Aim of the task: Please retype the records below exactly, from the first line through the line containing "camera: 110 degrees left, 25 degrees down", and leave out any pictures.

--- Dataset excerpts Enclosed Below ---

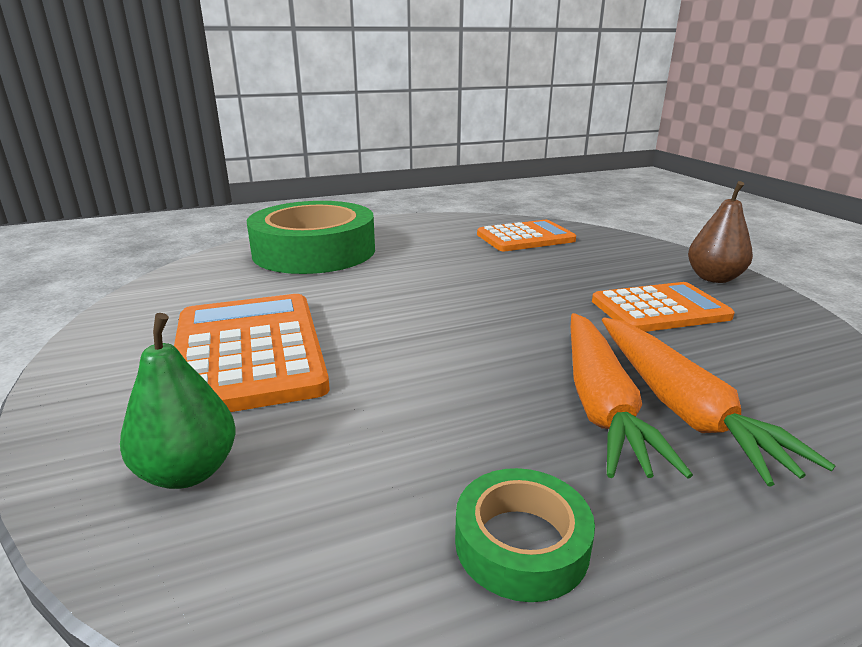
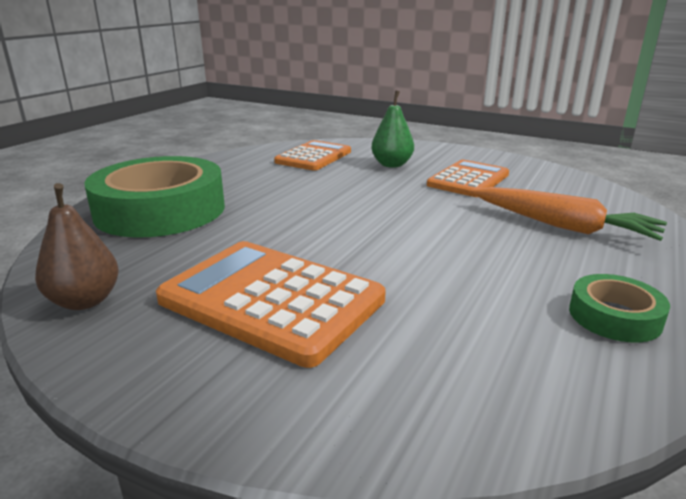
camera: 40 degrees left, 0 degrees up
green pear [120,313,236,489] -> green pear moved to [371,91,414,168]
orange carrot [571,313,693,479] -> none
brown pear [688,181,753,283] -> brown pear moved to [35,183,119,310]

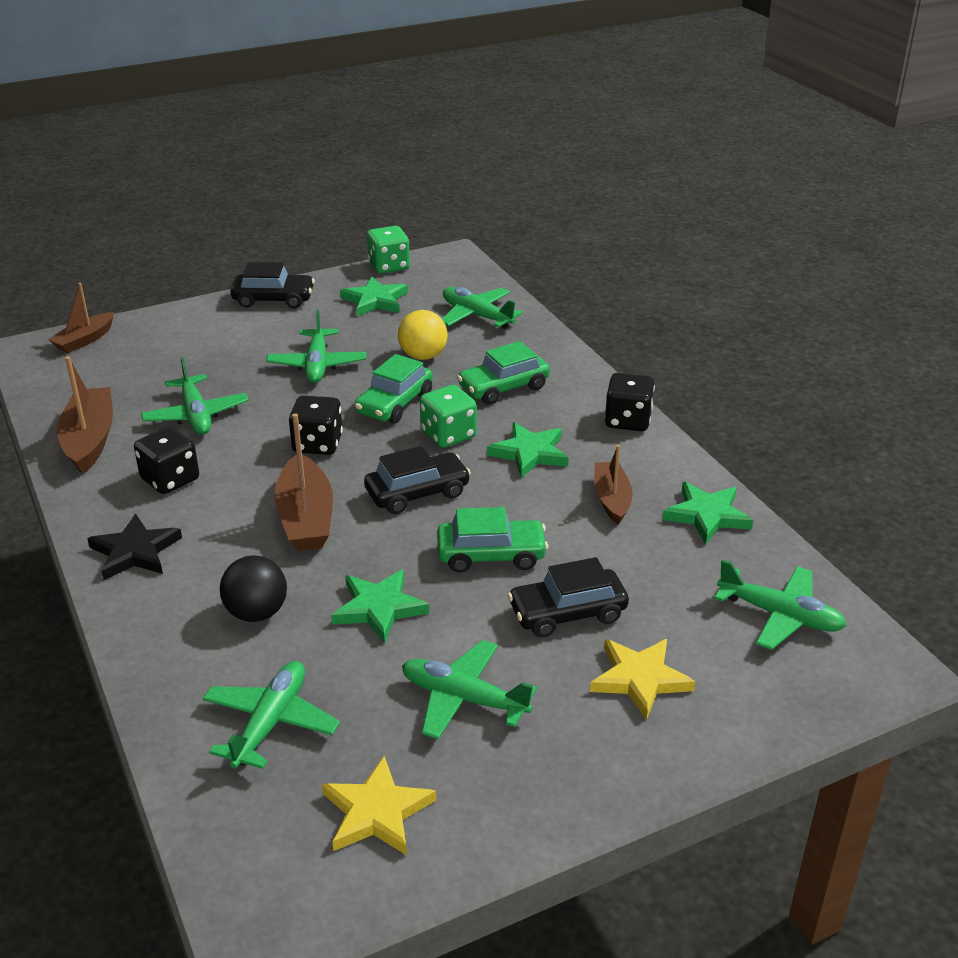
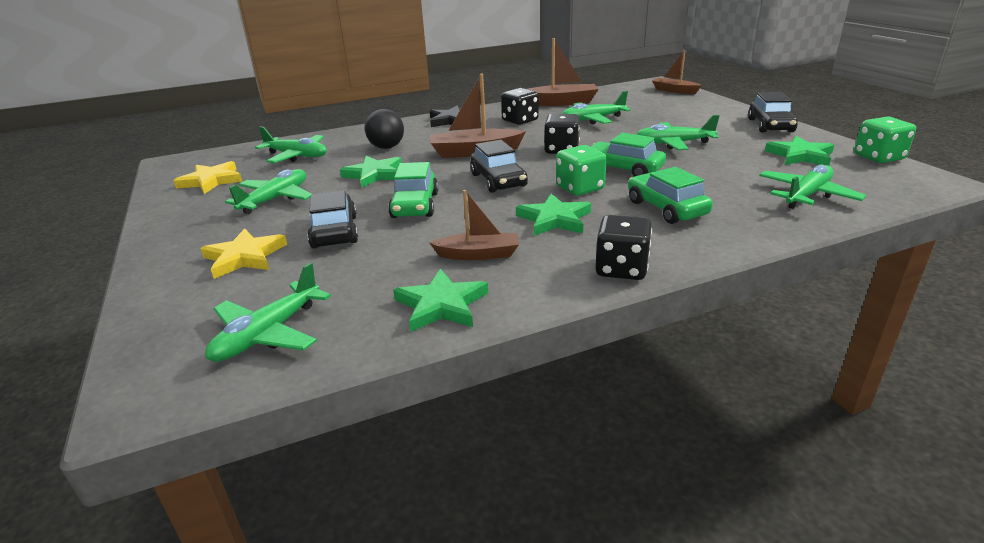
camera: 95 degrees right, 5 degrees down
yellow ball [398,310,448,360] -> none

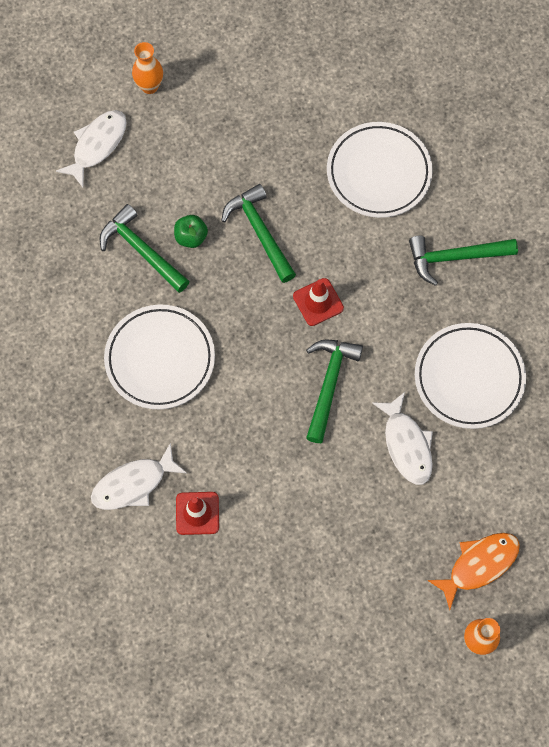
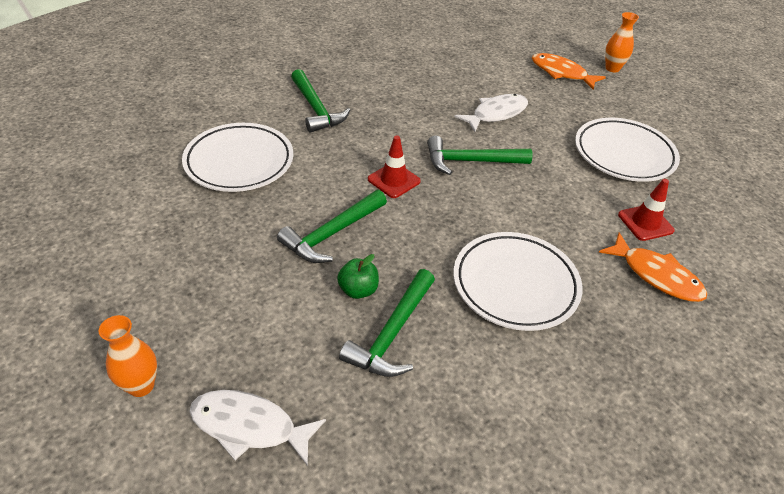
camera: 110 degrees left, 25 degrees down
white fish [91,442,187,510] -> orange fish [599,232,707,302]
white plate [415,323,526,429] -> white plate moved to [575,118,680,182]

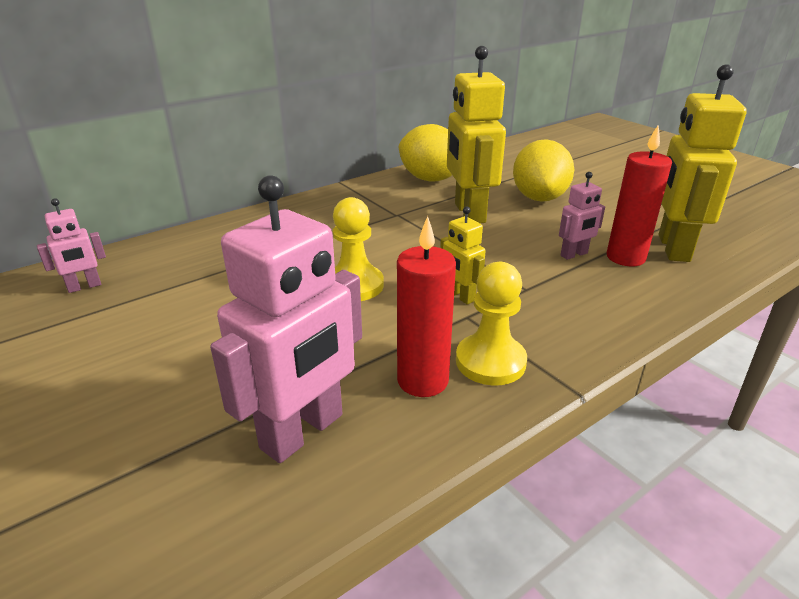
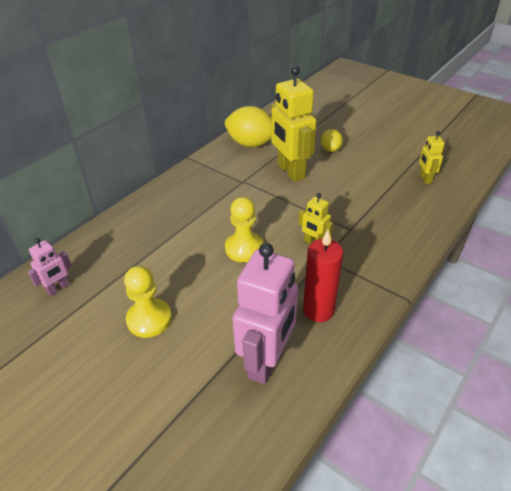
camera: 15 degrees left, 10 degrees up
yellow pawn [456,262,527,385] -> yellow pawn moved to [124,266,172,338]
yellow lemon [513,139,574,202] -> yellow lemon [321,129,343,152], size x0.53
pink robot [559,172,605,260] -> none
red candle [607,125,672,266] -> none
yellow robot [659,64,747,262] -> yellow robot [419,131,445,184], size x0.49

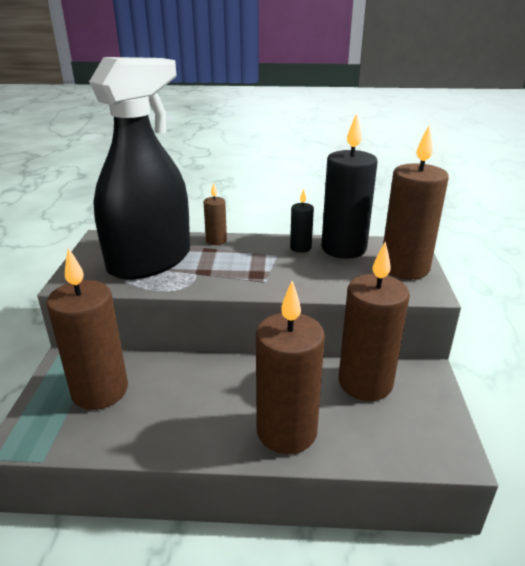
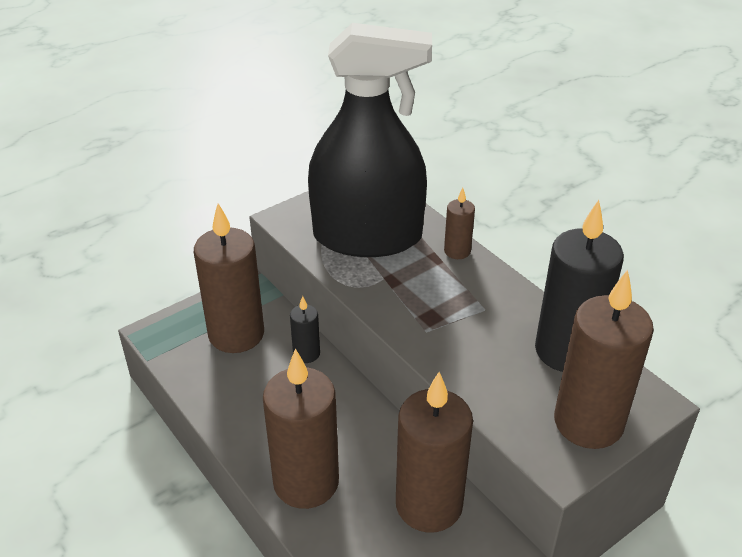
camera: 50 degrees right, 10 degrees up
black candle [290,189,314,253] -> black candle moved to [290,296,320,363]

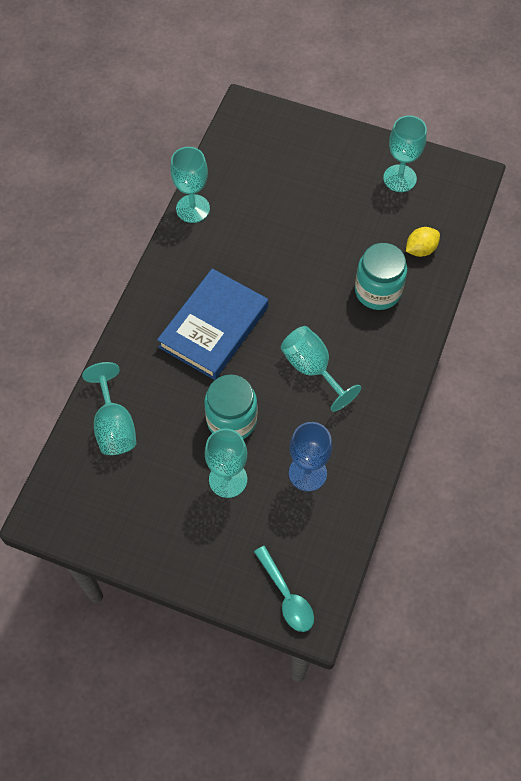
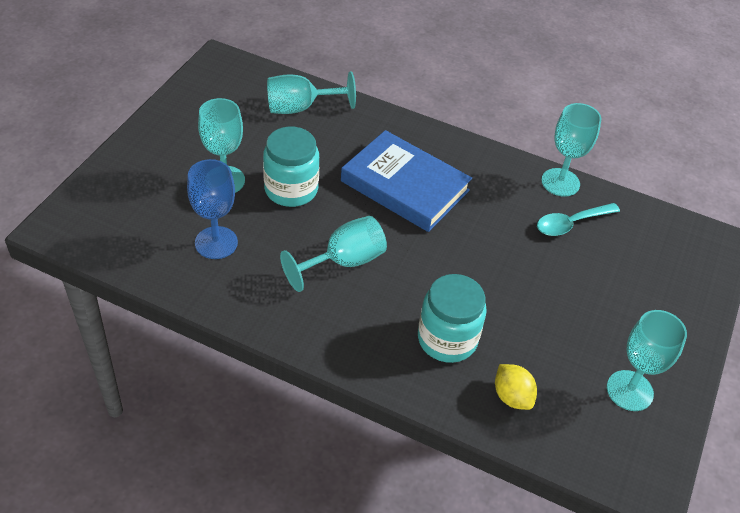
camera: 90 degrees right, 15 degrees down
turquoise spoon [254,546,314,632] -> turquoise spoon moved to [537,203,620,236]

--- End of Enclosed Dataset excerpts ---

Result of this task:
camera: 40 degrees left, 0 degrees up
green pear [120,313,236,489] -> green pear moved to [371,91,414,168]
orange carrot [571,313,693,479] -> none
brown pear [688,181,753,283] -> brown pear moved to [35,183,119,310]

camera: 95 degrees right, 5 degrees down
yellow ball [398,310,448,360] -> none

camera: 110 degrees left, 25 degrees down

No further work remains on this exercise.